# Before-and-after object listings:
━━━━━━━━━━━━━━━━━━━━
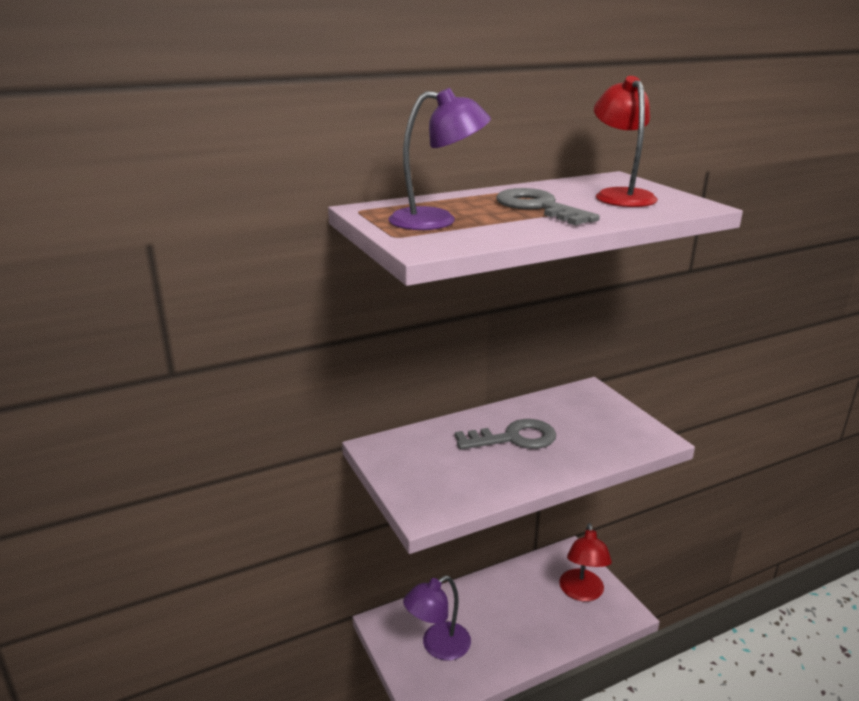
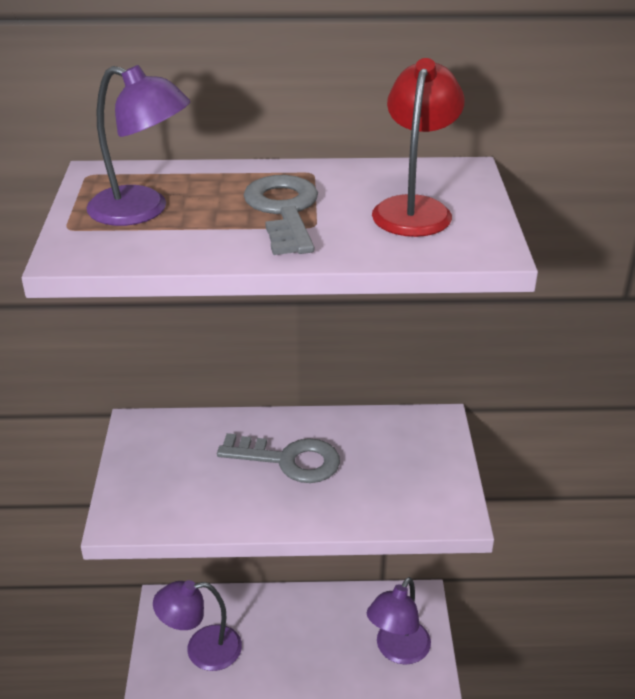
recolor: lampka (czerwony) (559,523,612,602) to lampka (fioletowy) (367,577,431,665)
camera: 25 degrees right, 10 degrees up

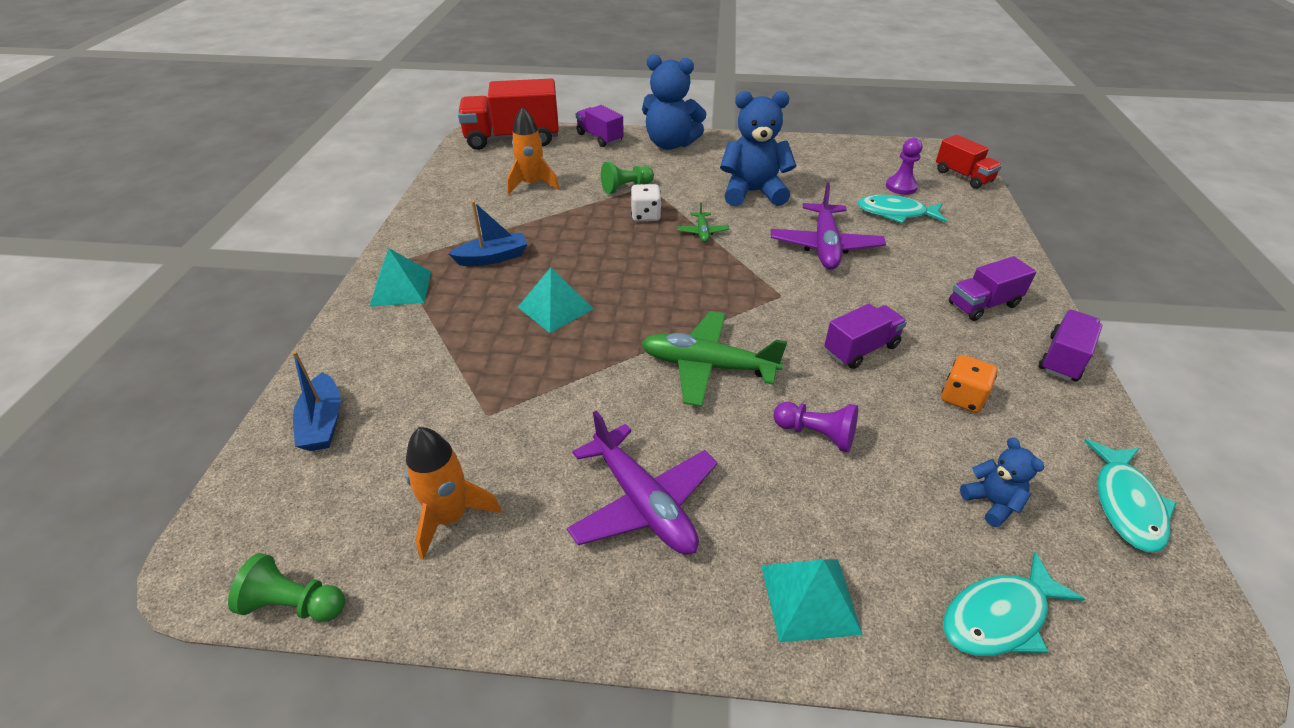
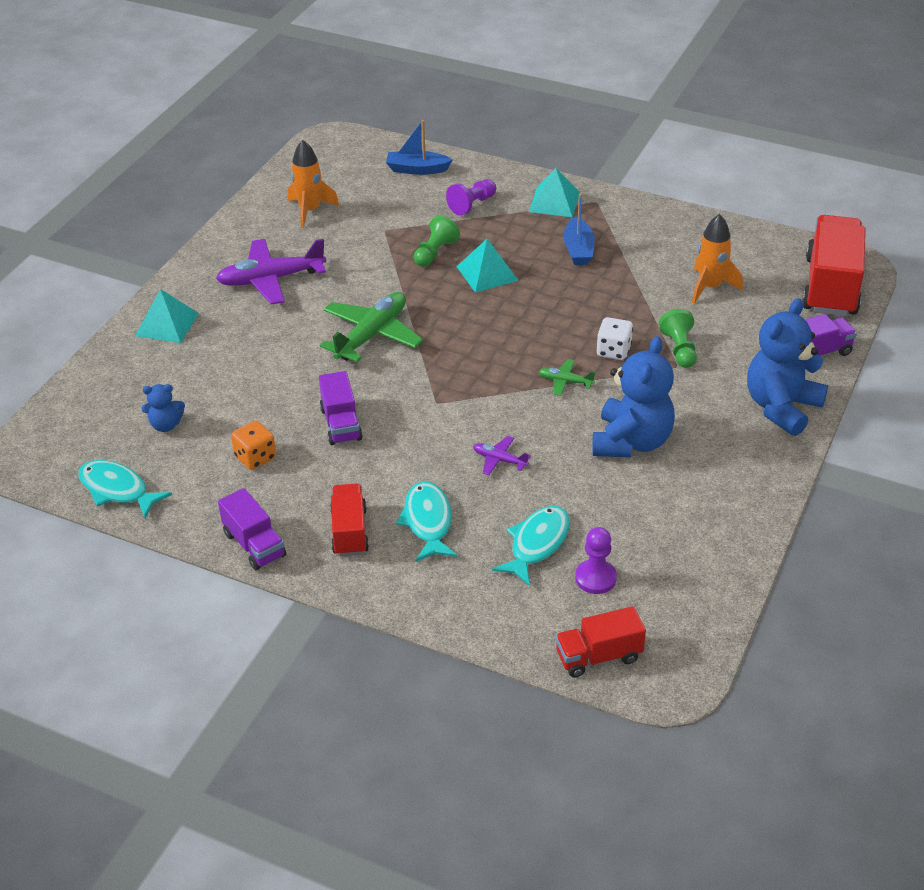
move: pionek (fioletowy) (773,402,858,453) to (446,179,496,215); ryba (turkusowy) (943,552,1085,656) to (396,481,457,562); pionek (zielony) (228,553,345,622) to (414,215,460,267)
recolor: ciężarówka (fioletowy) (949,256,1036,321) to ciężarówka (czerwony) (330,484,369,556)
resize: samolot (fioletowy) (771,182,886,270) = (473,436,531,475) x0.48
camera: 110 degrees right, 0 degrees up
━━━━━━━━━━━━━━━━━━━━
# Description of the task:
Nothing but the records, repeated exactly and stripped of pictures, should appear in the answer.

# Result:
recolor: lampka (czerwony) (559,523,612,602) to lampka (fioletowy) (367,577,431,665)
camera: 25 degrees right, 10 degrees up

move: pionek (fioletowy) (773,402,858,453) to (446,179,496,215); ryba (turkusowy) (943,552,1085,656) to (396,481,457,562); pionek (zielony) (228,553,345,622) to (414,215,460,267)
recolor: ciężarówka (fioletowy) (949,256,1036,321) to ciężarówka (czerwony) (330,484,369,556)
resize: samolot (fioletowy) (771,182,886,270) = (473,436,531,475) x0.48
camera: 110 degrees right, 0 degrees up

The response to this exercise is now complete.